• Required action:
Beginning with the first line below, output every record verbatim and leave out the images.

• Data to process:
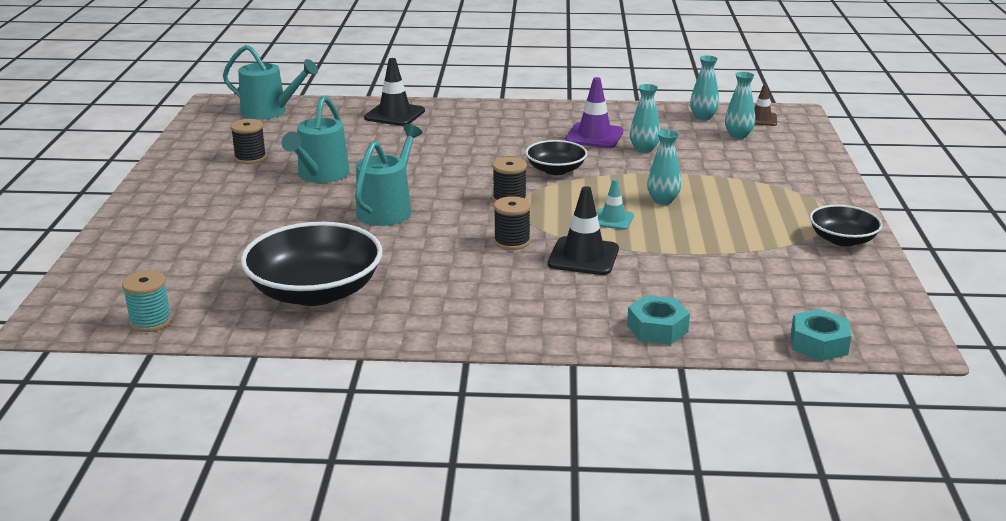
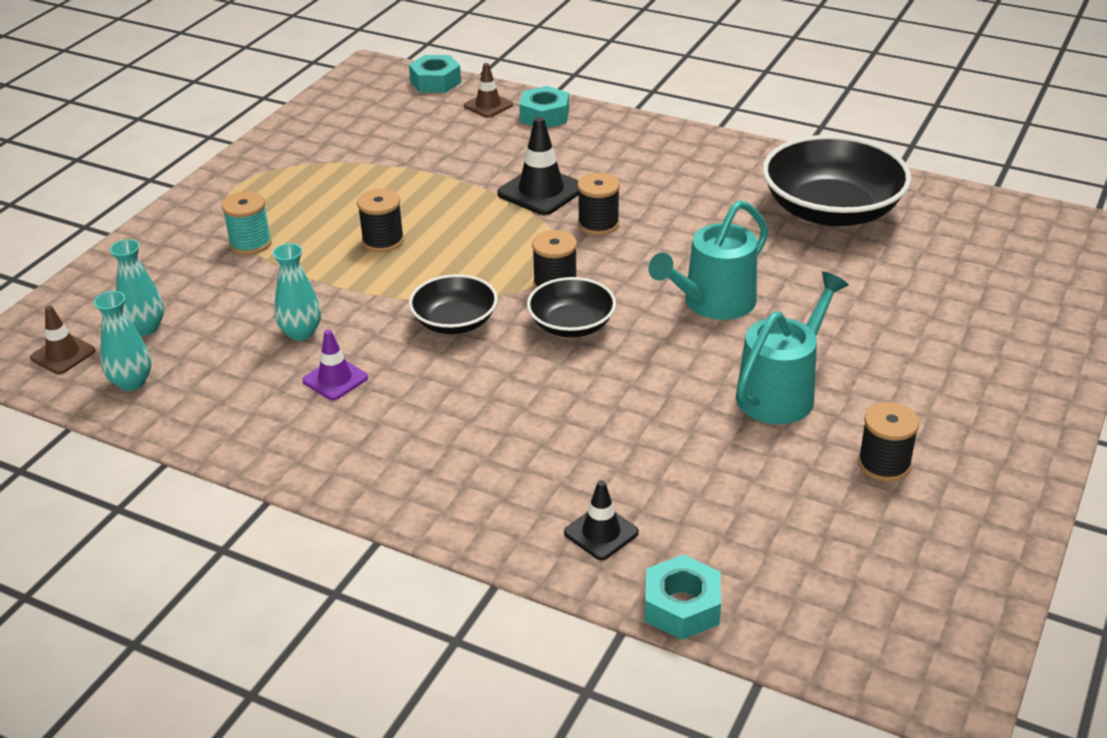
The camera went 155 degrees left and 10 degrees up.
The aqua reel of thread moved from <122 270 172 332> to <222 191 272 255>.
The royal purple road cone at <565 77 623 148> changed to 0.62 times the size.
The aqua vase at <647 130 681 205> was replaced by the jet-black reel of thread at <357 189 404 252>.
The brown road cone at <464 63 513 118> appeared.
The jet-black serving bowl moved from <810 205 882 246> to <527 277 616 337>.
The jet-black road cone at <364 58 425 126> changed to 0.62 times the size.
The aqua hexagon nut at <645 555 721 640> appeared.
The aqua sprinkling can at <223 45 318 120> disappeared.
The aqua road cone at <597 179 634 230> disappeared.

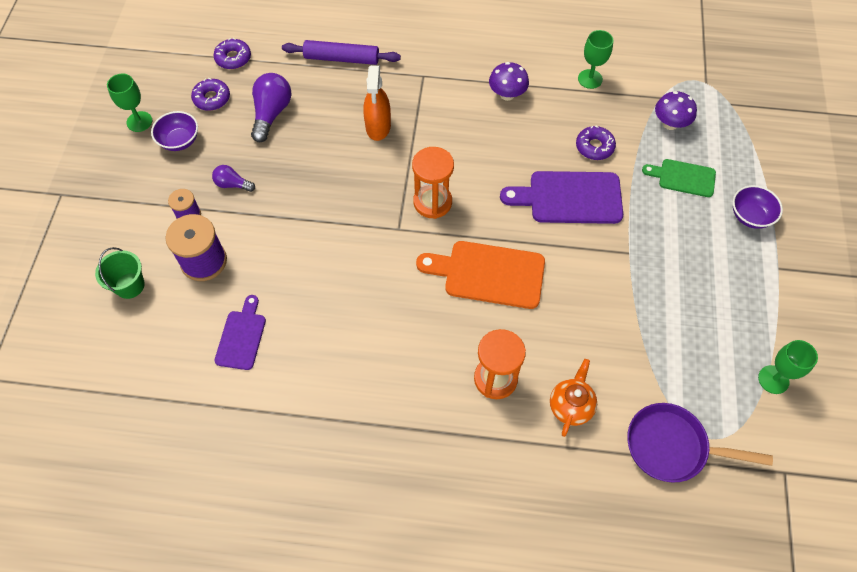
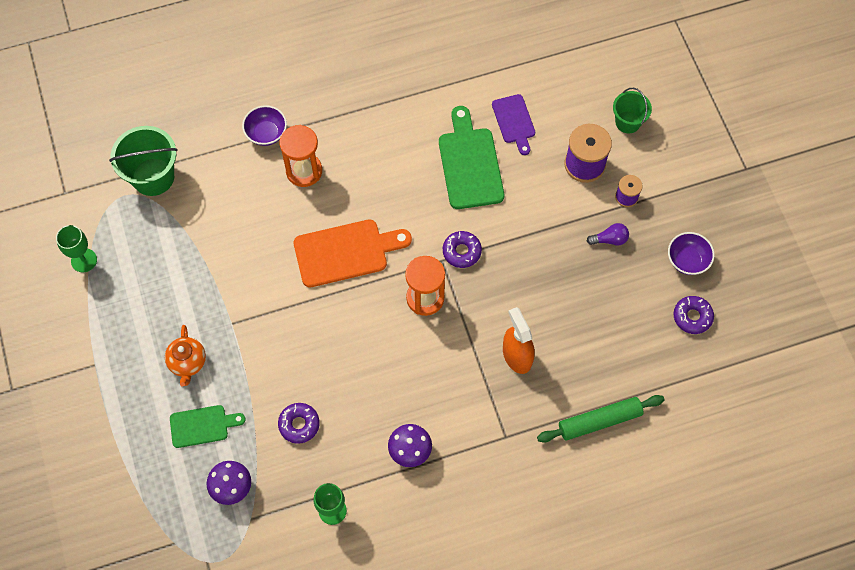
The camera went 155 degrees right and 5 degrees up.
The royal purple pan at <627 403 773 483> was replaced by the green bucket at <109 126 177 196>.
The orange teapot moved from <550 359 597 437> to <165 325 206 386>.
The royal purple serving bowl moved from <733 185 783 229> to <242 105 287 146>.
The green chopping board at <439 106 504 209> appeared.
The royal purple doughnut moved from <214 38 251 69> to <443 231 482 268>.
The royal purple dough roller at <282 40 401 65> became the green dough roller at <537 395 664 443>.
The green wine glass at <107 73 152 132> disappeared.
The royal purple lightbulb at <251 73 291 142> disappeared.
The royal purple chopping board at <500 171 623 224> disappeared.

• Answer section:
The camera went 155 degrees left and 10 degrees up.
The aqua reel of thread moved from <122 270 172 332> to <222 191 272 255>.
The royal purple road cone at <565 77 623 148> changed to 0.62 times the size.
The aqua vase at <647 130 681 205> was replaced by the jet-black reel of thread at <357 189 404 252>.
The brown road cone at <464 63 513 118> appeared.
The jet-black serving bowl moved from <810 205 882 246> to <527 277 616 337>.
The jet-black road cone at <364 58 425 126> changed to 0.62 times the size.
The aqua hexagon nut at <645 555 721 640> appeared.
The aqua sprinkling can at <223 45 318 120> disappeared.
The aqua road cone at <597 179 634 230> disappeared.

The camera went 155 degrees right and 5 degrees up.
The royal purple pan at <627 403 773 483> was replaced by the green bucket at <109 126 177 196>.
The orange teapot moved from <550 359 597 437> to <165 325 206 386>.
The royal purple serving bowl moved from <733 185 783 229> to <242 105 287 146>.
The green chopping board at <439 106 504 209> appeared.
The royal purple doughnut moved from <214 38 251 69> to <443 231 482 268>.
The royal purple dough roller at <282 40 401 65> became the green dough roller at <537 395 664 443>.
The green wine glass at <107 73 152 132> disappeared.
The royal purple lightbulb at <251 73 291 142> disappeared.
The royal purple chopping board at <500 171 623 224> disappeared.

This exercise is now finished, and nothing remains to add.